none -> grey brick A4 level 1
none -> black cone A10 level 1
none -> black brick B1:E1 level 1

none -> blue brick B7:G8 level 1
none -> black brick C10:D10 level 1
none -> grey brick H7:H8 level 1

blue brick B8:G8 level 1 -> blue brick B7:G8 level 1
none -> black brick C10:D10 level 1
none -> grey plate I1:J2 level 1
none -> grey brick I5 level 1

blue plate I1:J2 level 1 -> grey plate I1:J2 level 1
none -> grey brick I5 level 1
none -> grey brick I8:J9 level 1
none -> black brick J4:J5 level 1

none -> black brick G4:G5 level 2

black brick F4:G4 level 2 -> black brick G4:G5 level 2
....
## [Instructions to follow]
Give back, word for word, the lines of the records that run from the one holding "none -> blue brick B7:G8 level 1" to the very last.

## [Worked solution]
none -> blue brick B7:G8 level 1
none -> black brick C10:D10 level 1
none -> grey brick H7:H8 level 1

blue brick B8:G8 level 1 -> blue brick B7:G8 level 1
none -> black brick C10:D10 level 1
none -> grey plate I1:J2 level 1
none -> grey brick I5 level 1

blue plate I1:J2 level 1 -> grey plate I1:J2 level 1
none -> grey brick I5 level 1
none -> grey brick I8:J9 level 1
none -> black brick J4:J5 level 1

none -> black brick G4:G5 level 2

black brick F4:G4 level 2 -> black brick G4:G5 level 2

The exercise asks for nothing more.